(TASK DATA begins)

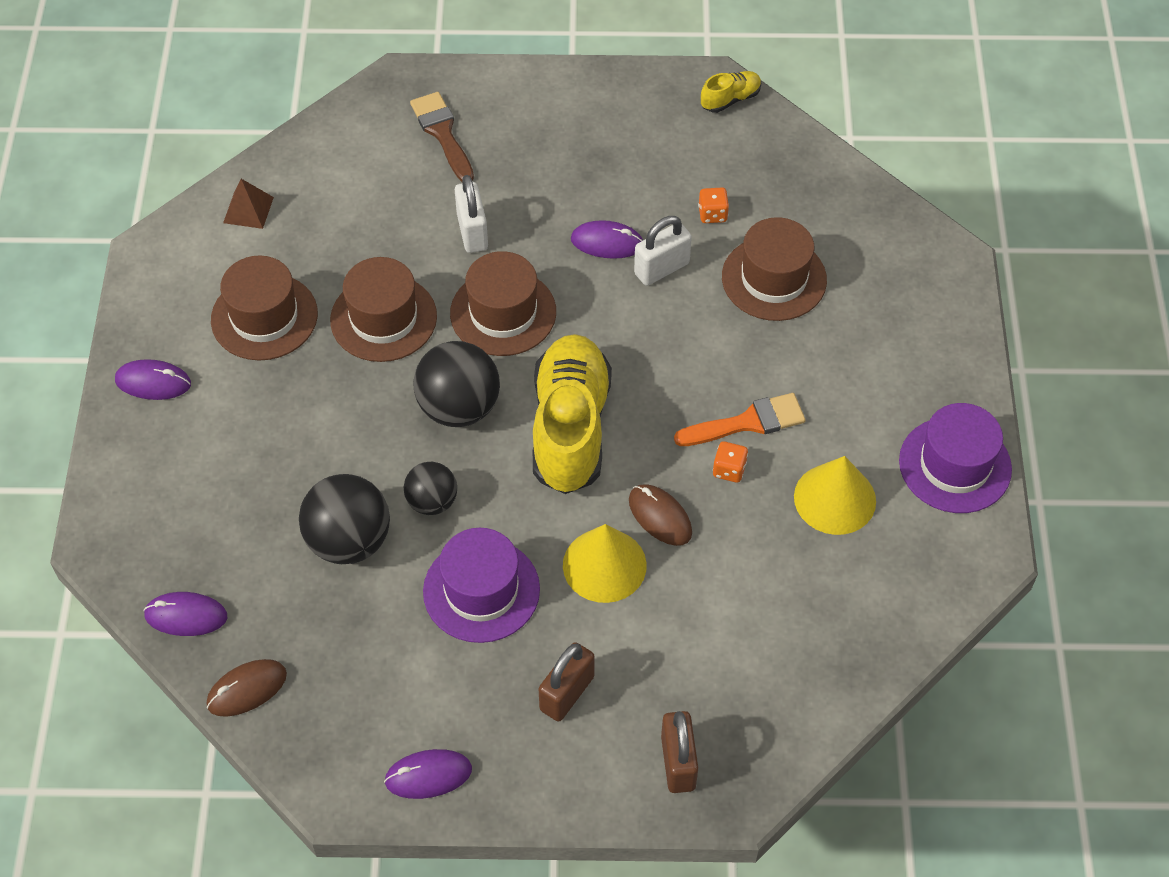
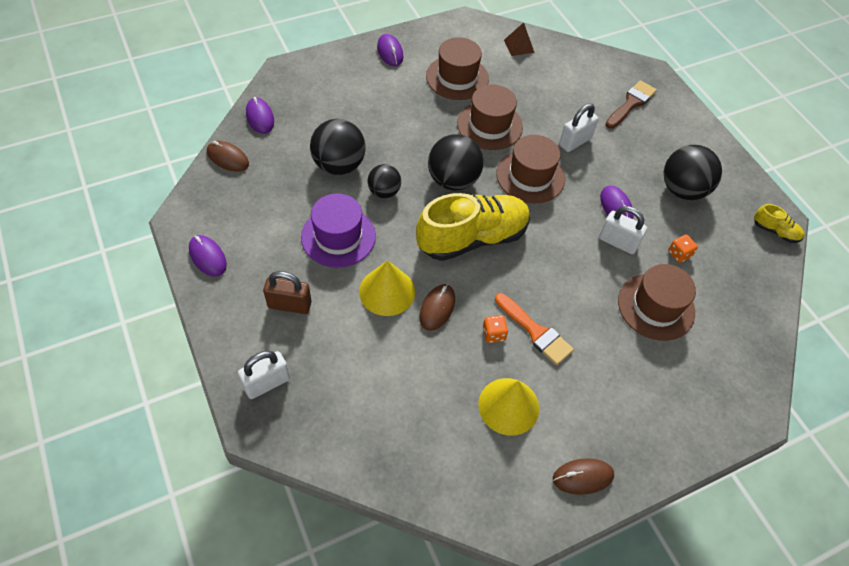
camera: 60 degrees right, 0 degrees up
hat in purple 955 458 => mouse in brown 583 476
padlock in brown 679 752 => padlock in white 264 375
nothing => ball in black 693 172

(TASK DATA ends)
(TASK DATA begins)

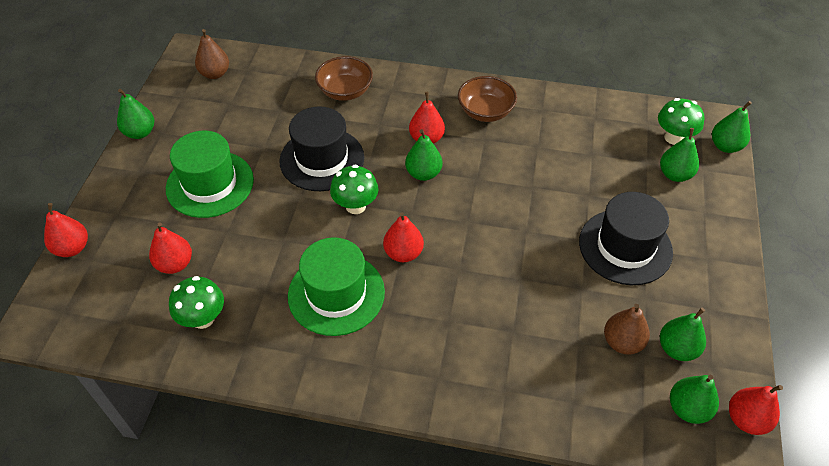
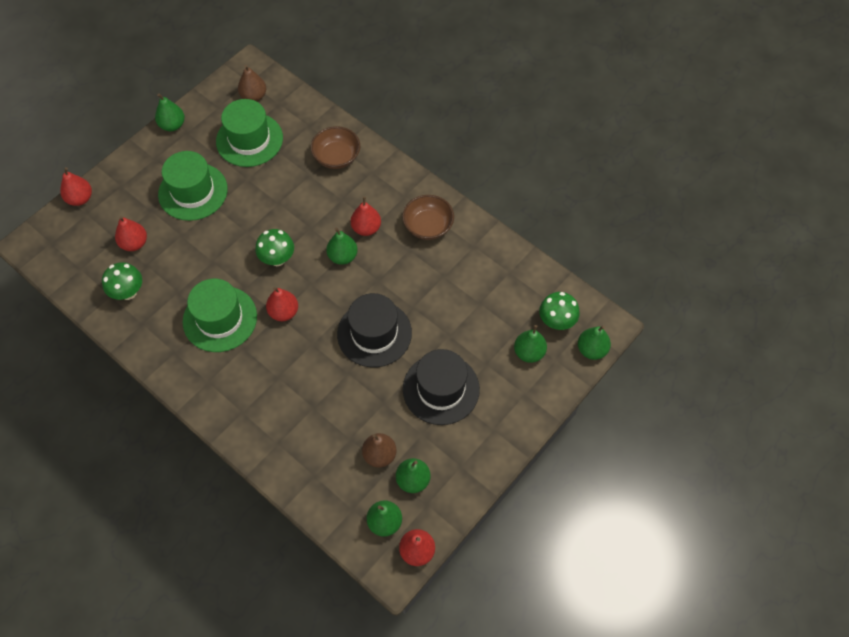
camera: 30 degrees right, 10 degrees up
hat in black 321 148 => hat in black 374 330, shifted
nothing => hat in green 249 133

(TASK DATA ends)
(TASK DATA begins)

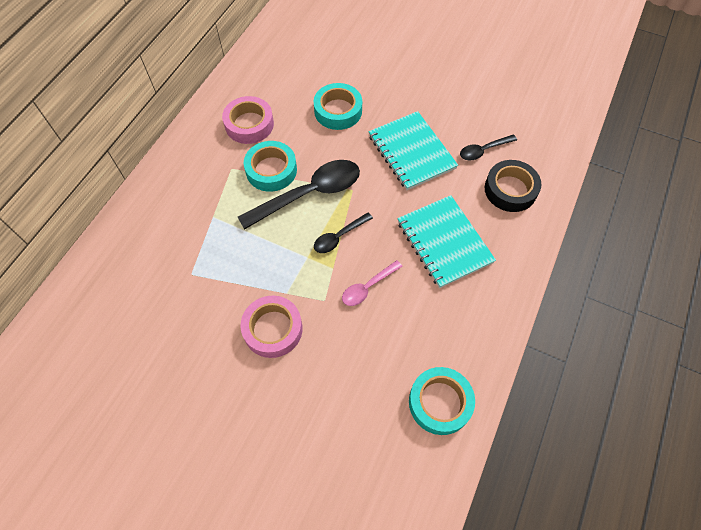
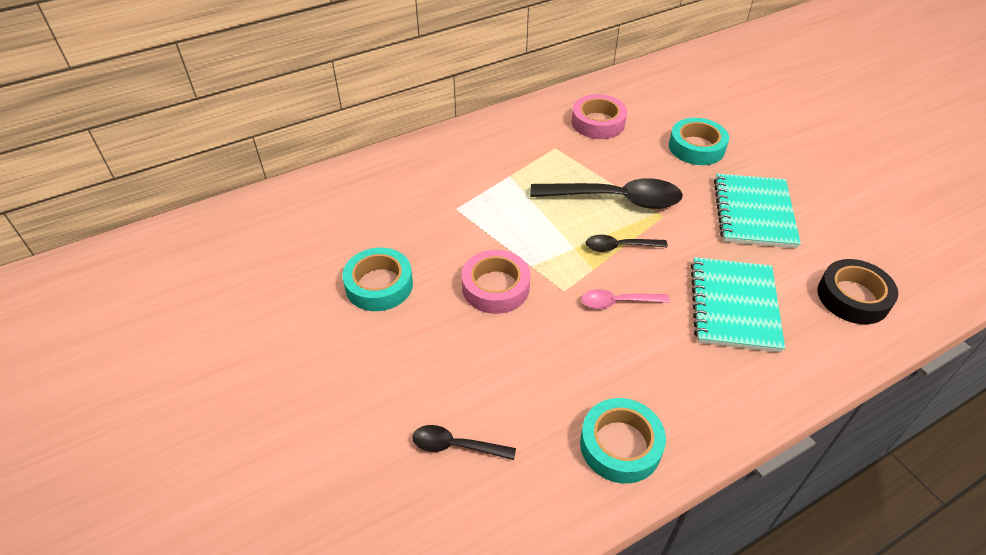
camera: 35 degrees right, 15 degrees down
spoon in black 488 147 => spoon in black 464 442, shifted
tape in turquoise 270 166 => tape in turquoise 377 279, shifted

(TASK DATA ends)

Retype, exactly and in full, the lines above from the one containing "camera: 60 degrees right, 0 degrees up" through the one containing "nothing => ball in black 693 172".

camera: 60 degrees right, 0 degrees up
hat in purple 955 458 => mouse in brown 583 476
padlock in brown 679 752 => padlock in white 264 375
nothing => ball in black 693 172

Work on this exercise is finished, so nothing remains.